Your objective
Reproduce the records below exactly, leaving out any pictures.

Source data
★ ★ ★

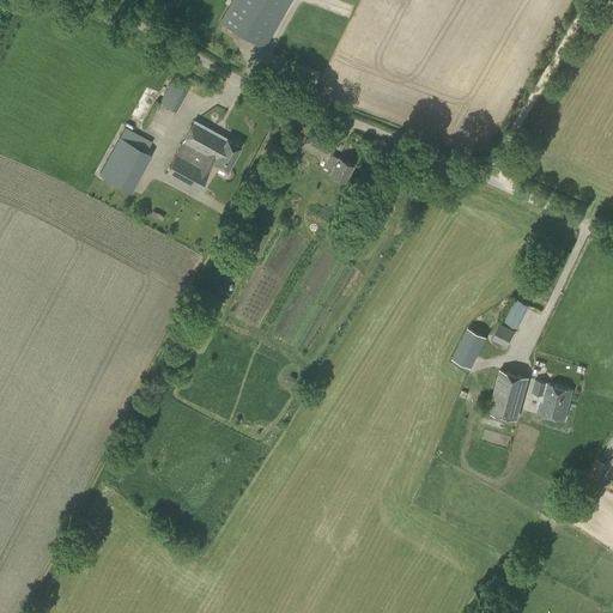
[(263,47),(290,0),(232,0),(220,23),(263,47)]
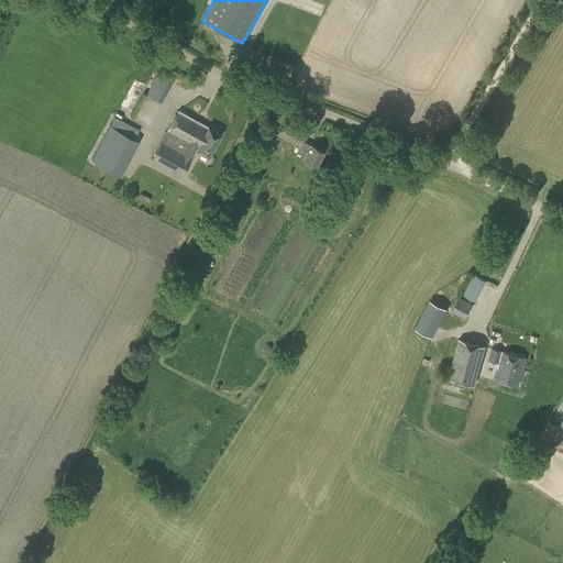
[(156,74),(146,94),(162,101),(172,81),(156,74)]
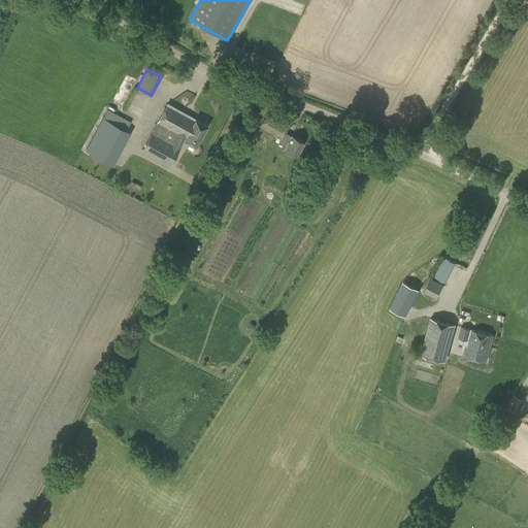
[(196,146),(207,126),(195,119),(167,104),(157,123),(158,123),(143,150),(170,164),(184,140),(196,146)]
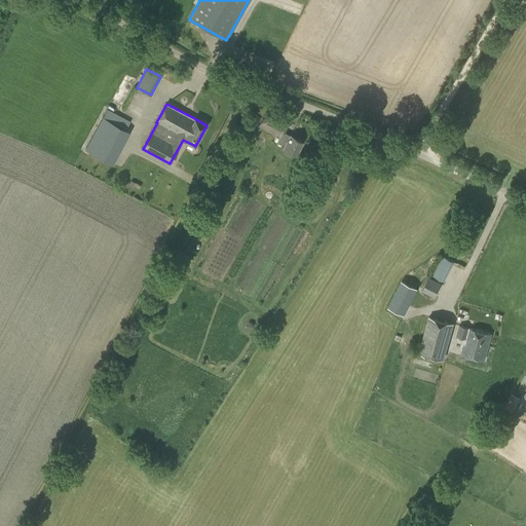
[(291,137),(283,133),(291,117),(270,106),(259,125),(276,135),(275,136),(279,138),(278,142),(285,145),(284,148),(296,155),(303,143),(291,135),(291,137)]
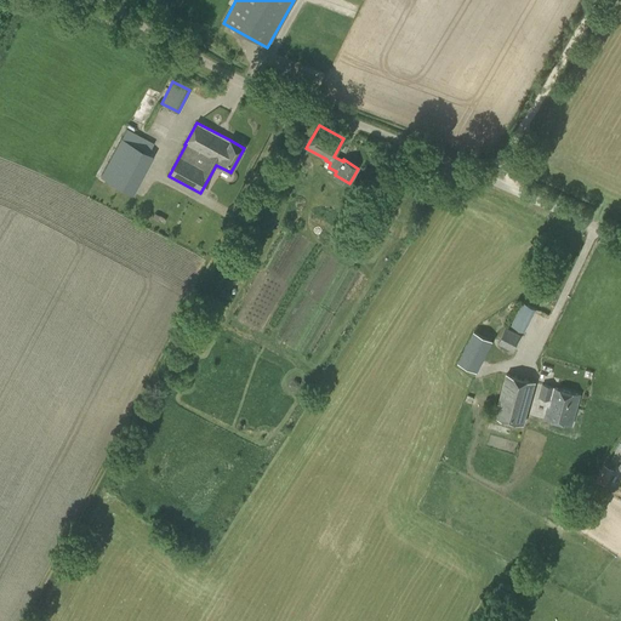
[(101,176),(121,188),(142,149),(148,152),(154,143),(126,129),(101,176)]
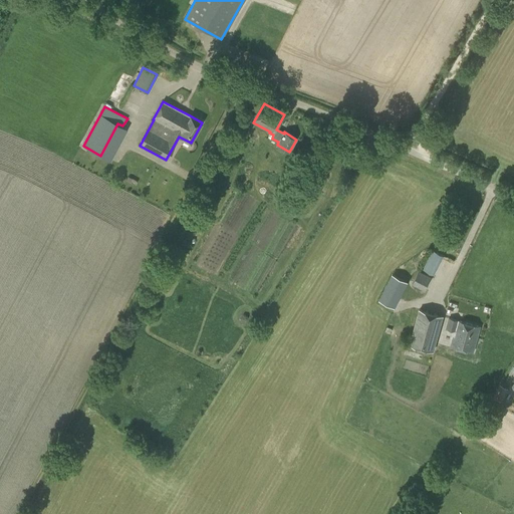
[(434,273),(441,259),(442,255),(433,251),(425,269),(434,273)]
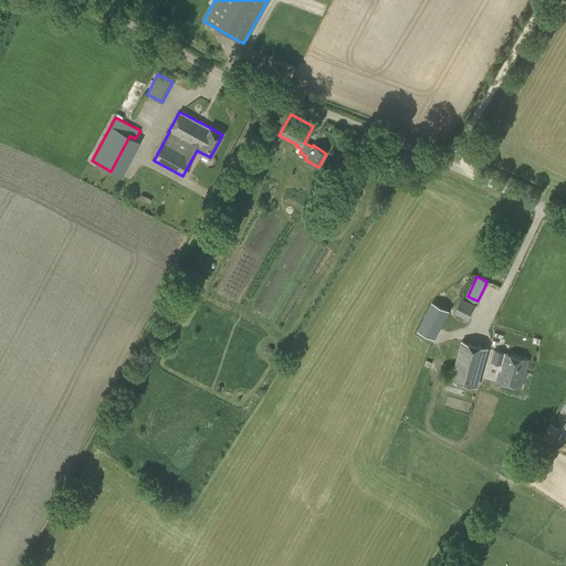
[(468,320),(475,305),(461,299),(454,312),(468,320)]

★ ★ ★

Reply to the task
[(263,47),(290,0),(232,0),(220,23),(263,47)]
[(156,74),(146,94),(162,101),(172,81),(156,74)]
[(196,146),(207,126),(195,119),(167,104),(157,123),(158,123),(143,150),(170,164),(184,140),(196,146)]
[(291,137),(283,133),(291,117),(270,106),(259,125),(276,135),(275,136),(279,138),(278,142),(285,145),(284,148),(296,155),(303,143),(291,135),(291,137)]
[(101,176),(121,188),(142,149),(148,152),(154,143),(126,129),(101,176)]
[(434,273),(441,259),(442,255),(433,251),(425,269),(434,273)]
[(468,320),(475,305),(461,299),(454,312),(468,320)]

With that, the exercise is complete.